What to do → For the data below, work out how many lines include the string "none" and report only the number.

++++ Exercise data ++++

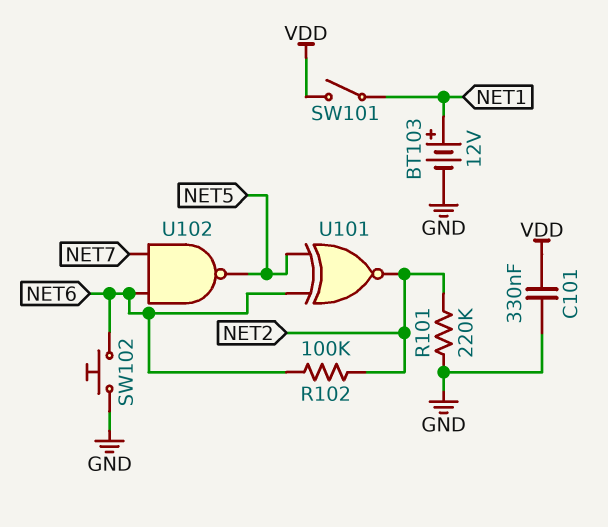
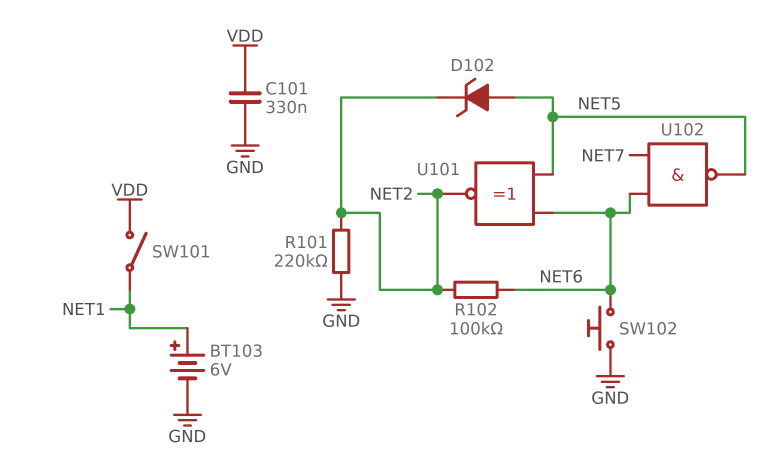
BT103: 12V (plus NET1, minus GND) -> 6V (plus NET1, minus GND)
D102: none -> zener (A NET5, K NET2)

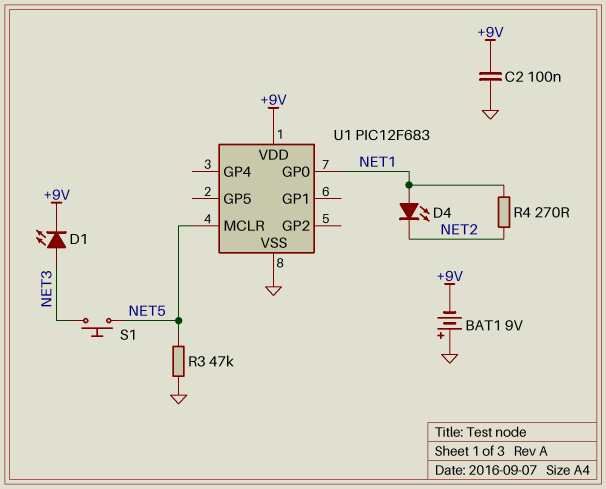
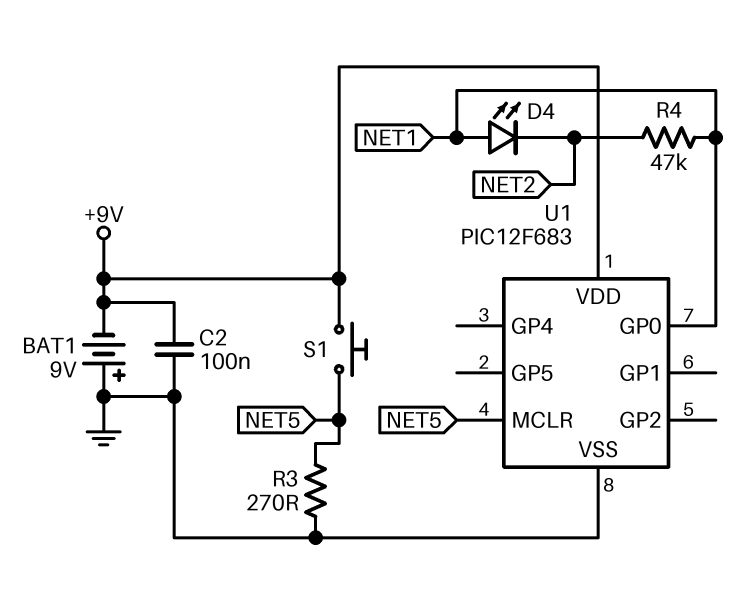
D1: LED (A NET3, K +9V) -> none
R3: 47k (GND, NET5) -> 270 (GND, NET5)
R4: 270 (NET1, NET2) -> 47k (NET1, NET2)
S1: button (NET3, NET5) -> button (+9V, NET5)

++++
++++ Exercise data ++++

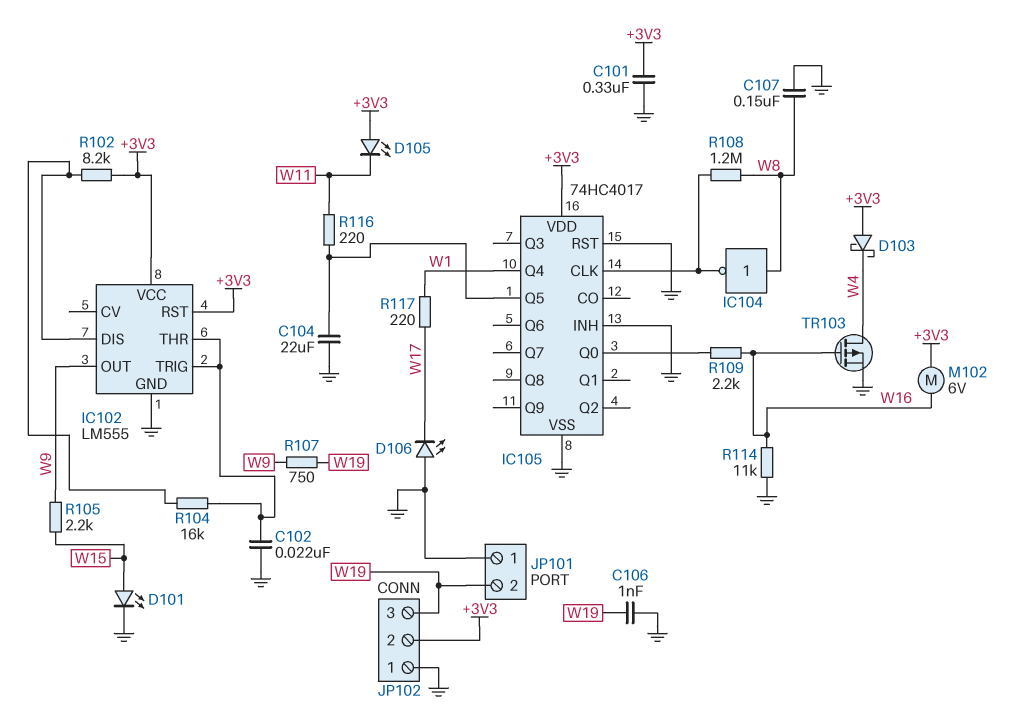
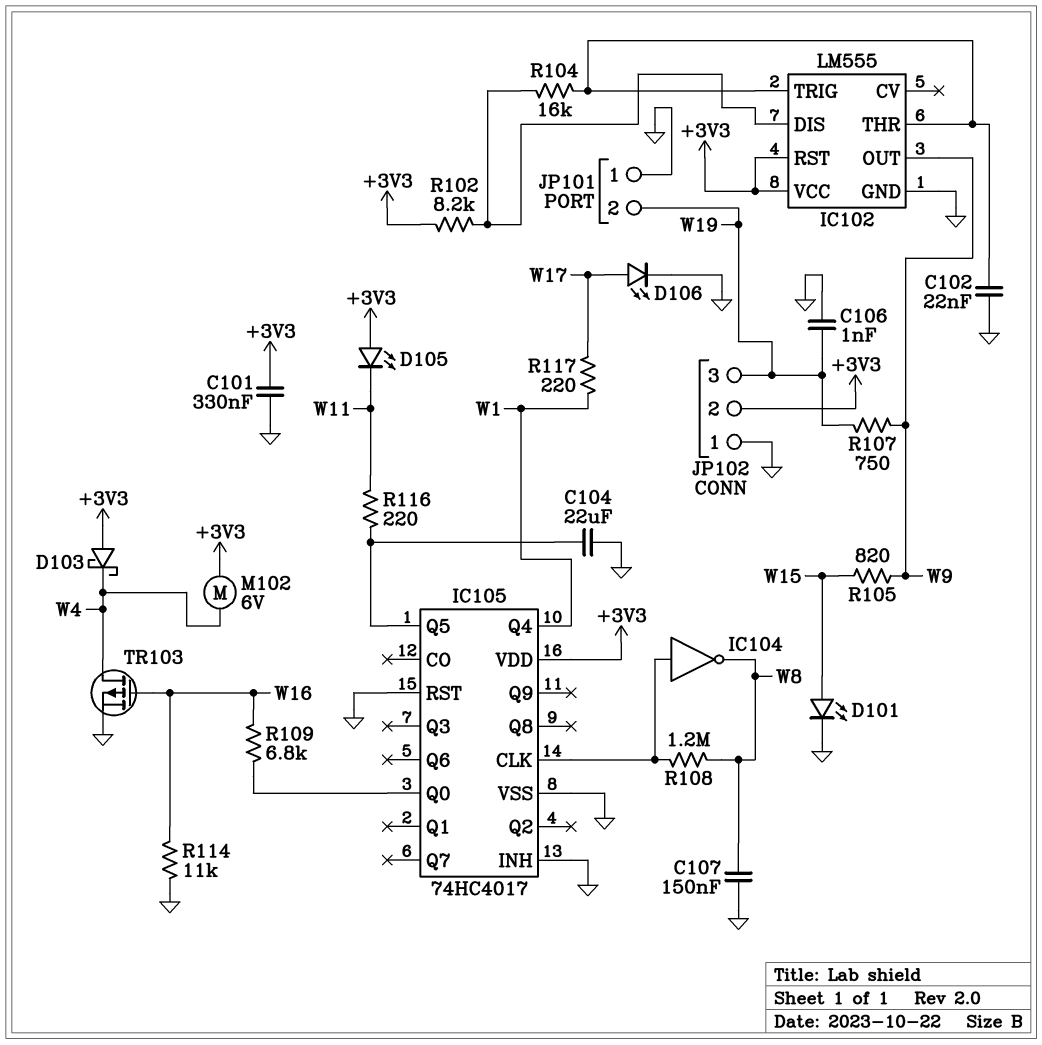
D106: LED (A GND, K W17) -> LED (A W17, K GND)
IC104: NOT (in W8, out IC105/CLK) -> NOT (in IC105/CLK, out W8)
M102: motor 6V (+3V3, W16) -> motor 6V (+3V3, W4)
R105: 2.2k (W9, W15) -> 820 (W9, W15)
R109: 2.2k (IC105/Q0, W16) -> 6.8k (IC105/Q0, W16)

++++

Response for this exercise → 2